Itemized modification records
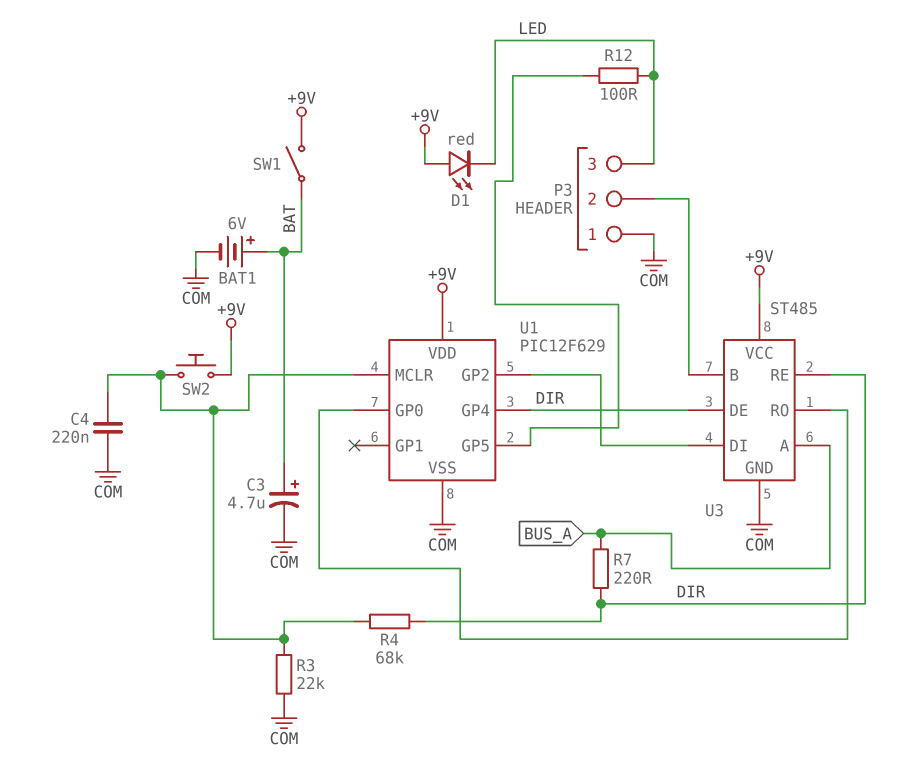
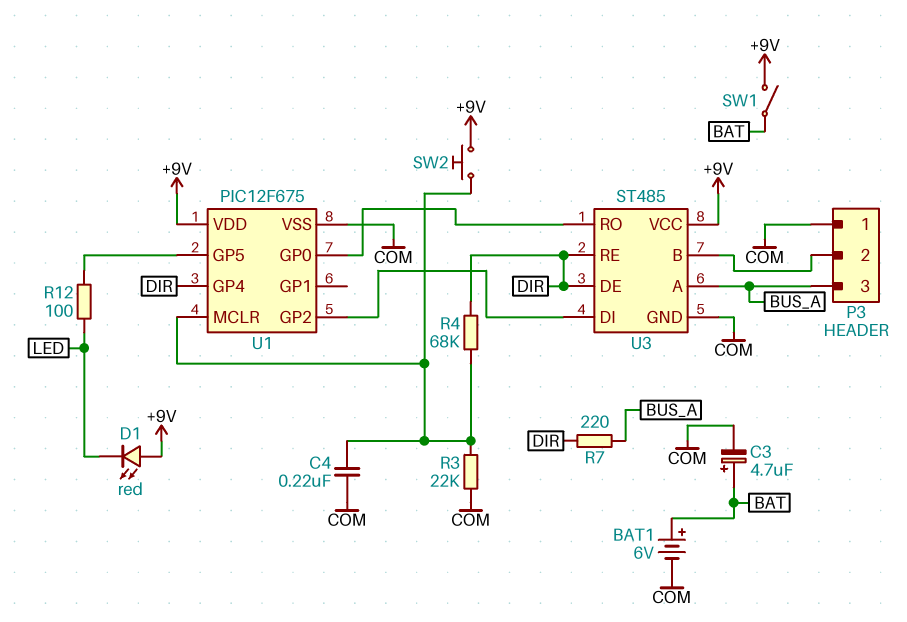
P3 pin 3: LED -> BUS_A
U1: PIC12F629 -> PIC12F675

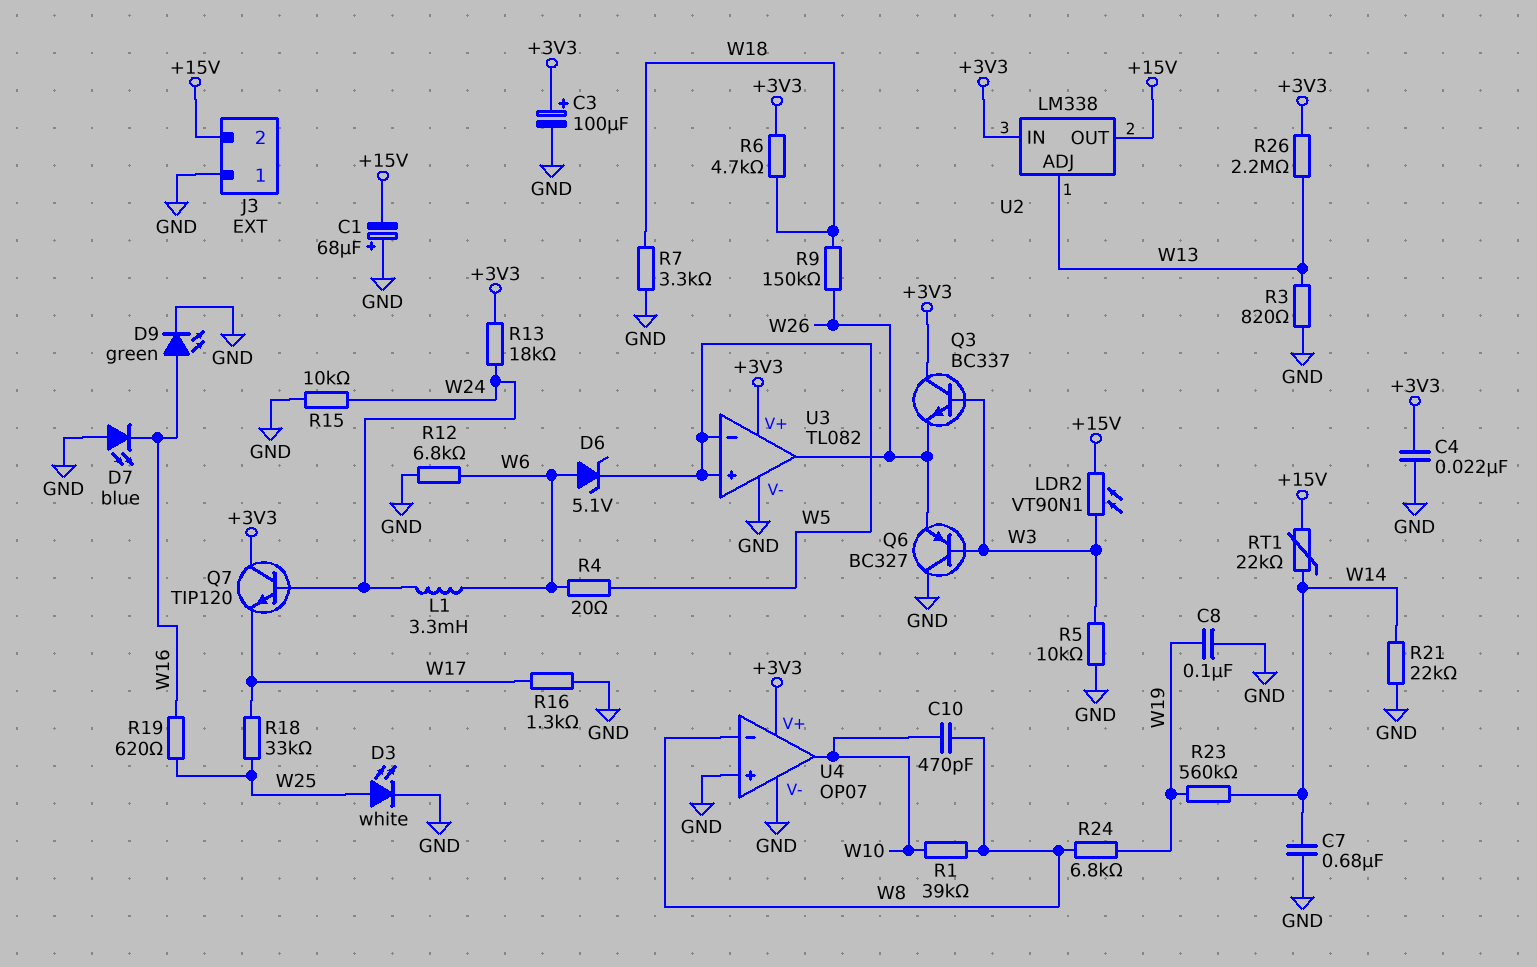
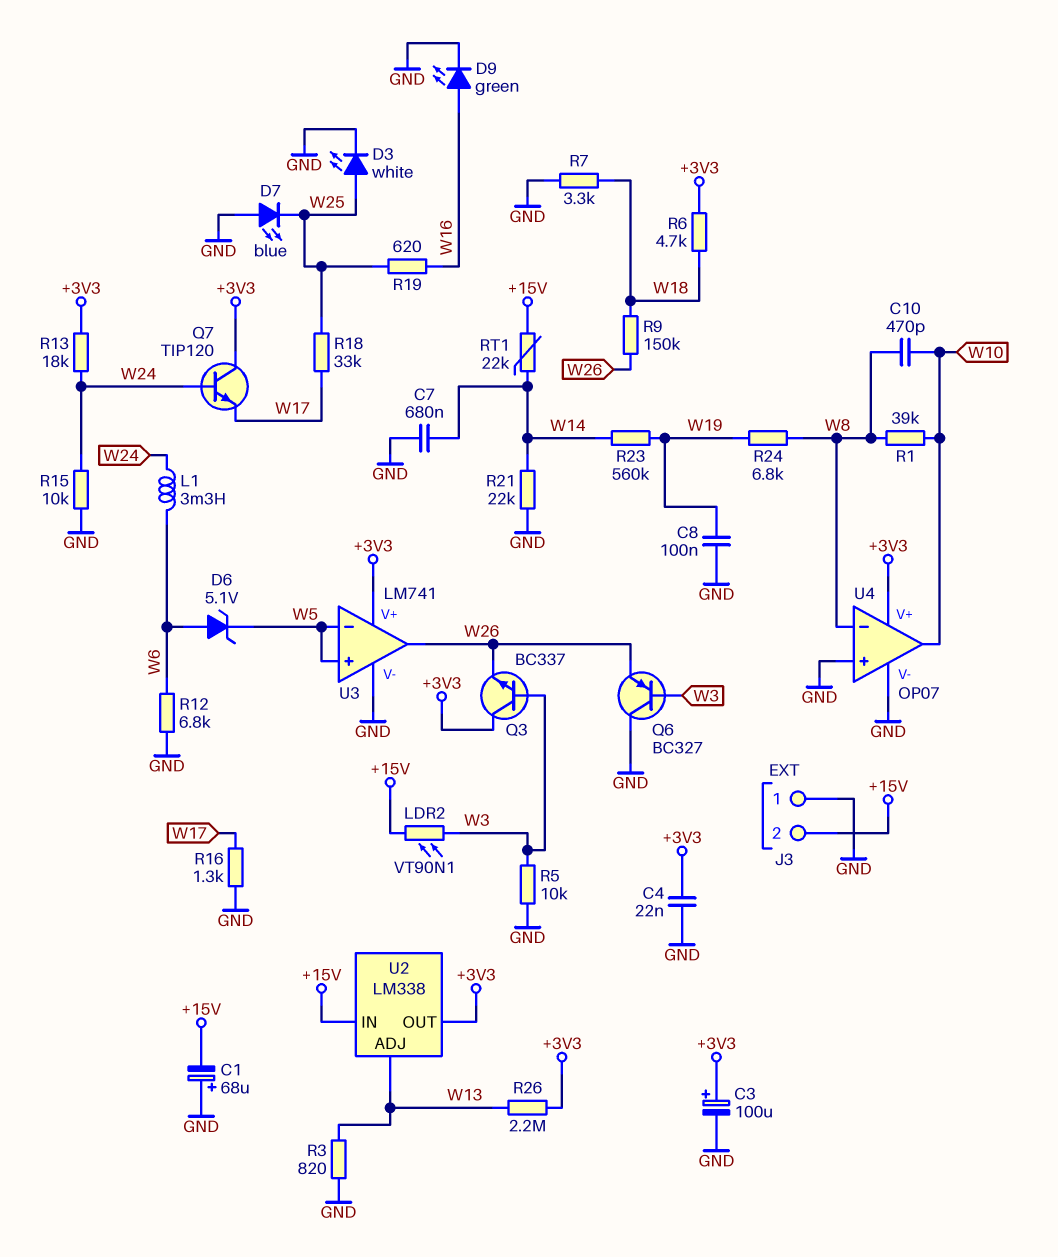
D7: LED blue (A GND, K W16) -> LED blue (A GND, K W25)
R4: 20 (W5, W6) -> none
U2 pin IN: +3V3 -> +15V
U2 pin OUT: +15V -> +3V3
U3: TL082 -> LM741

> [Instructions for the task] Produce an exact reprint of the entries, dropping the images.

> [Result below]
P3 pin 3: LED -> BUS_A
U1: PIC12F629 -> PIC12F675

D7: LED blue (A GND, K W16) -> LED blue (A GND, K W25)
R4: 20 (W5, W6) -> none
U2 pin IN: +3V3 -> +15V
U2 pin OUT: +15V -> +3V3
U3: TL082 -> LM741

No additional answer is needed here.